**PROVIDED ENTRIES**

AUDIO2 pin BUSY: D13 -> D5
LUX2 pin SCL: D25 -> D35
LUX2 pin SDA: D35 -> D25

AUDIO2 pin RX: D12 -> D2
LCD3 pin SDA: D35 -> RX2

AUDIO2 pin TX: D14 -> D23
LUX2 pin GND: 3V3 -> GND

* * *

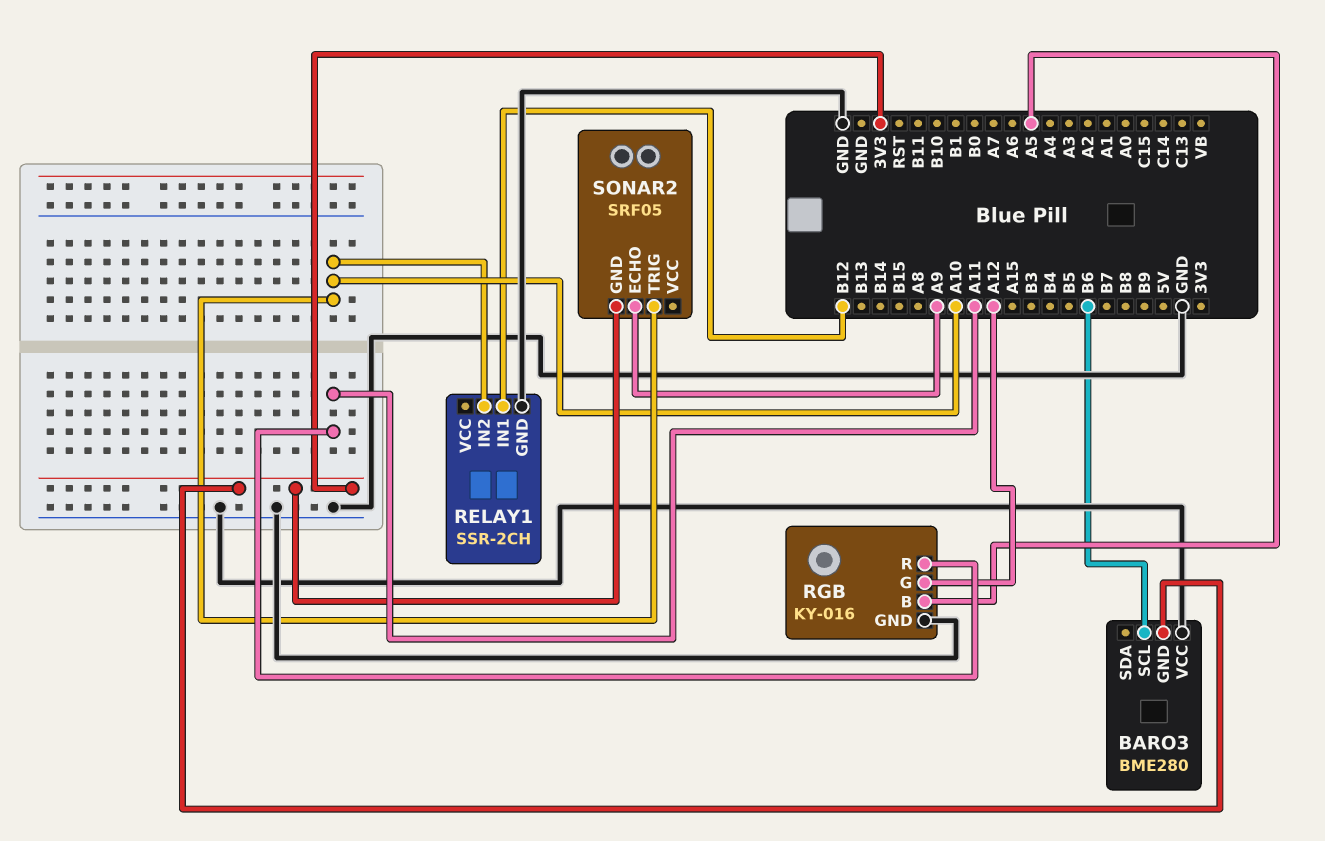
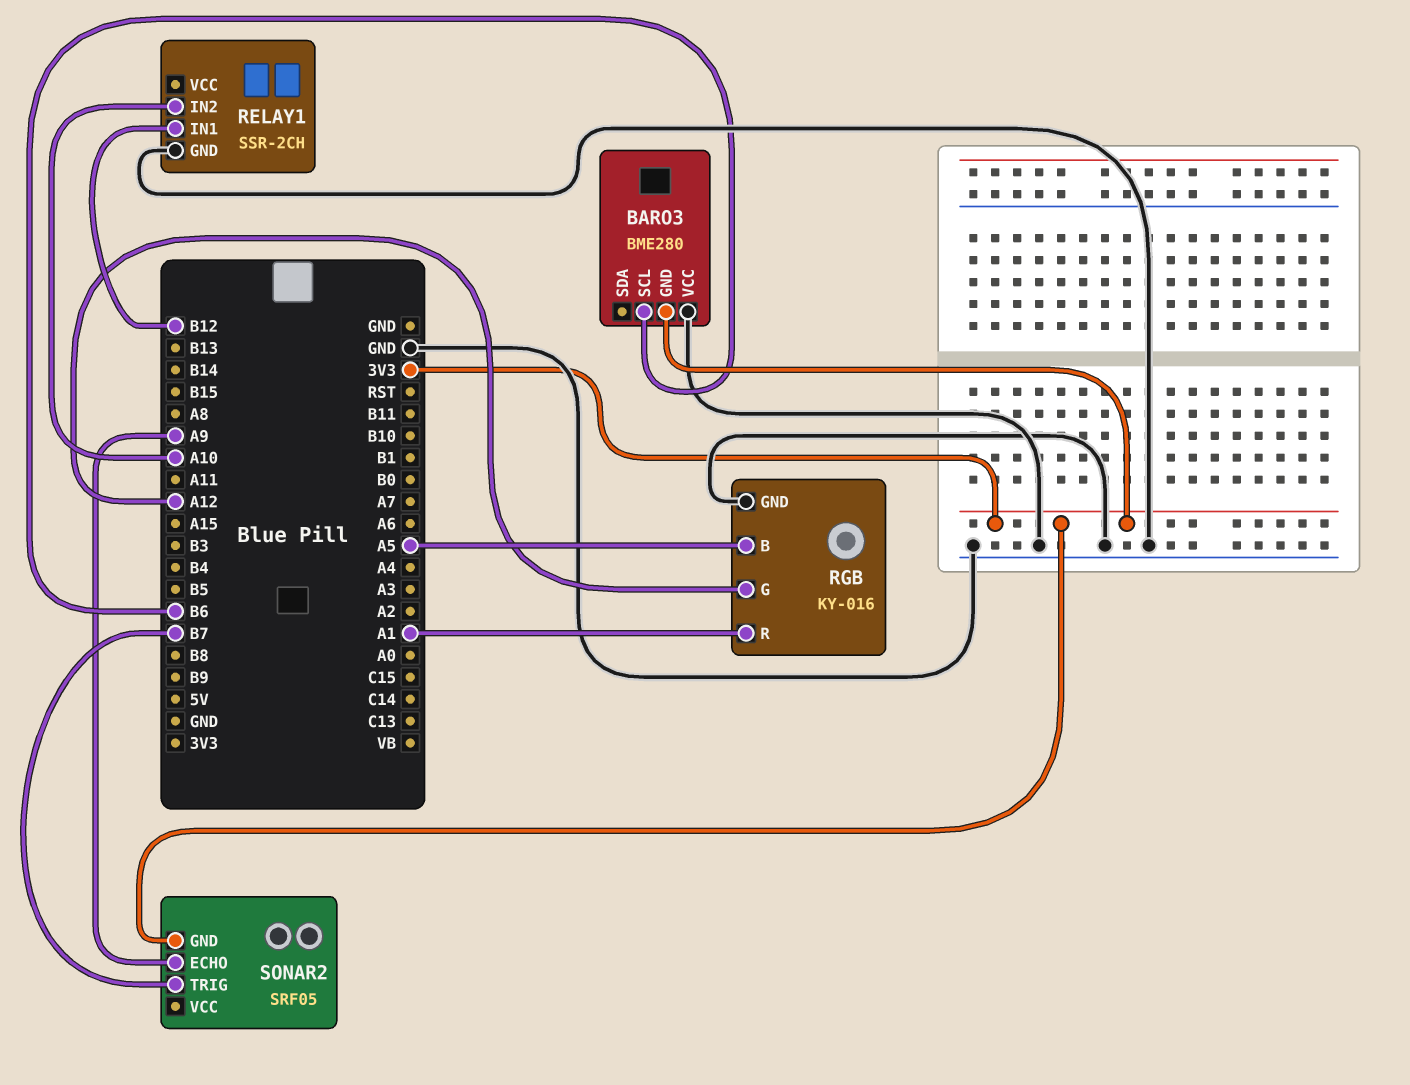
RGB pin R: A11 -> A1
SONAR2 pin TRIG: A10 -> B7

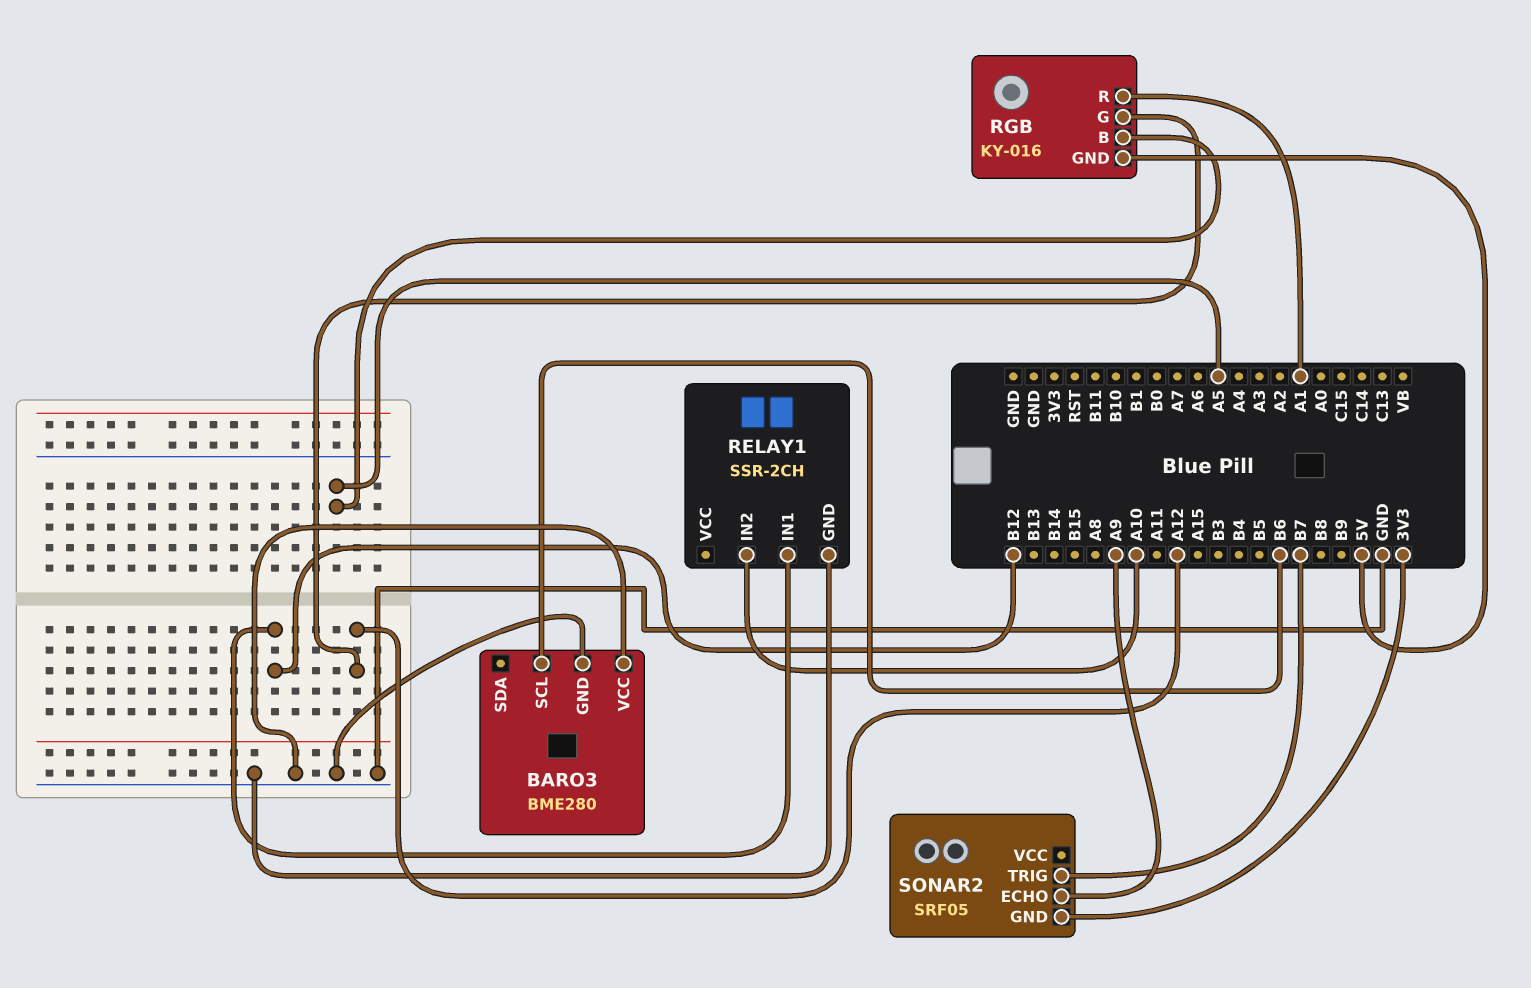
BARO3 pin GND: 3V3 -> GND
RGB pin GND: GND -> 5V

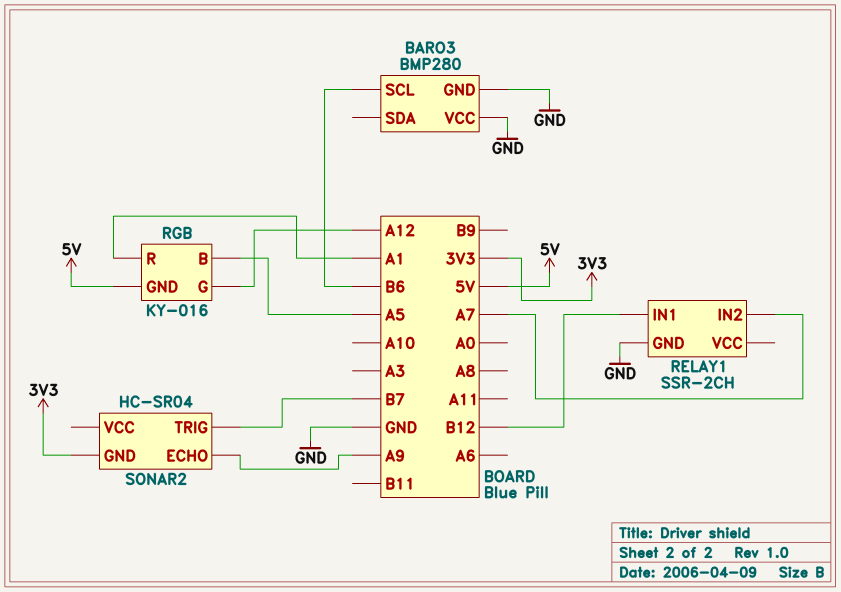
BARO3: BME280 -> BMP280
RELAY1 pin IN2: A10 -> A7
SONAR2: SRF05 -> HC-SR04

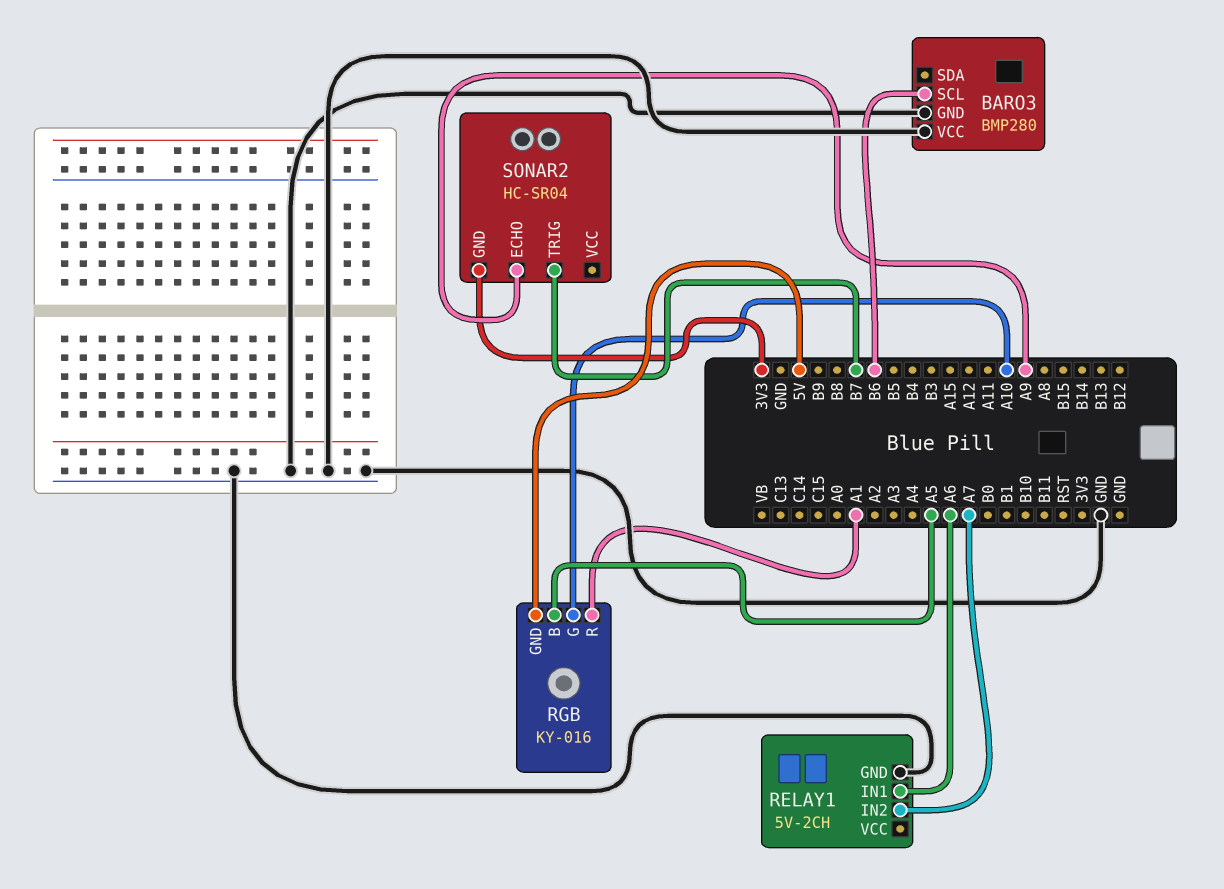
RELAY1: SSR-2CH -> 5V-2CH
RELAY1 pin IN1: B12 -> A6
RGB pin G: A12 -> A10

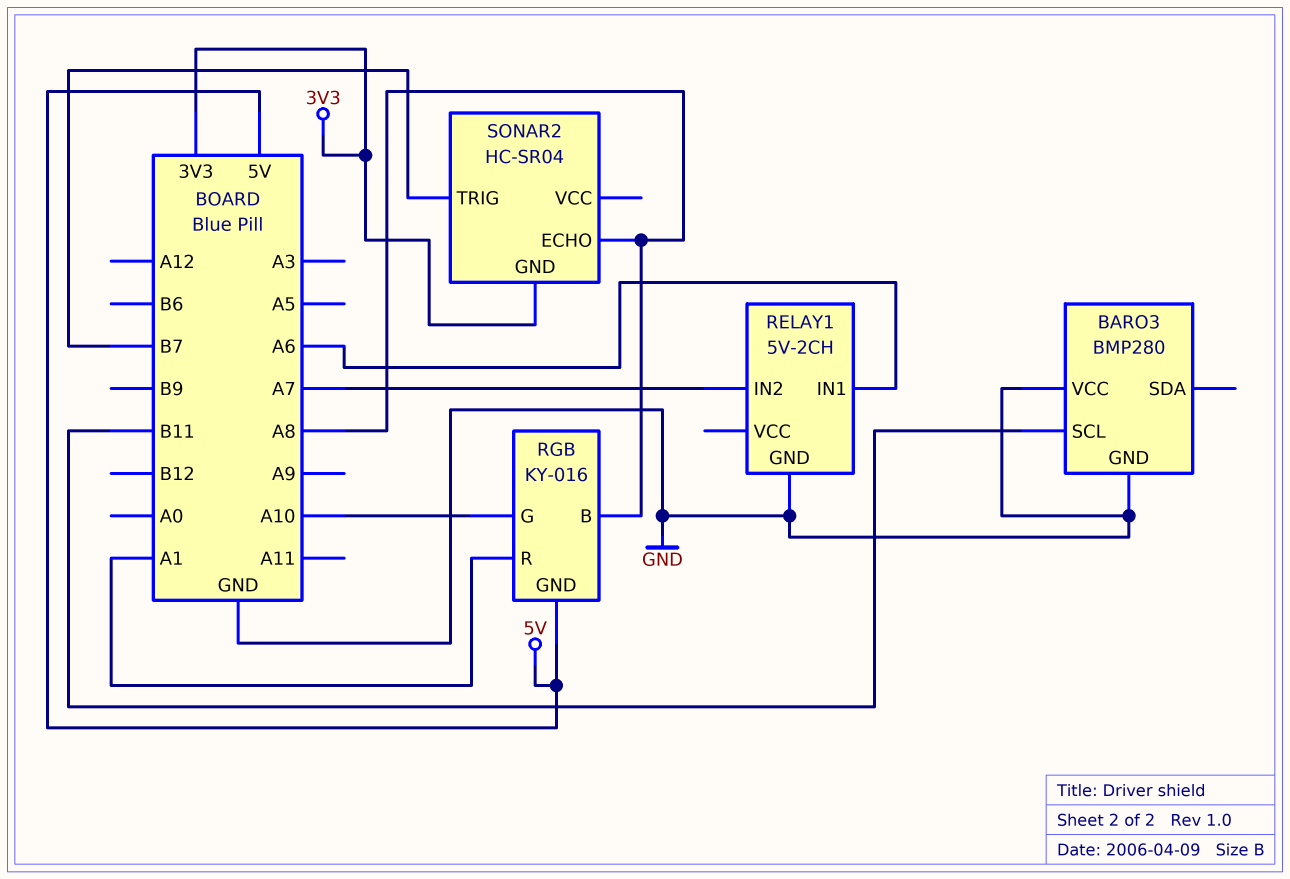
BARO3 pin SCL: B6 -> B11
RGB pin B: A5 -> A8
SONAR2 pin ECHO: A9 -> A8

**REQUIRED ACTION**
What you give back should be only the lines of the records above, starting at the line with "AUDIO2 pin BUSY: D13 -> D5" and ending at the line with "LUX2 pin GND: 3V3 -> GND", restated word for word.

**SOLUTION TO THIS TASK**
AUDIO2 pin BUSY: D13 -> D5
LUX2 pin SCL: D25 -> D35
LUX2 pin SDA: D35 -> D25

AUDIO2 pin RX: D12 -> D2
LCD3 pin SDA: D35 -> RX2

AUDIO2 pin TX: D14 -> D23
LUX2 pin GND: 3V3 -> GND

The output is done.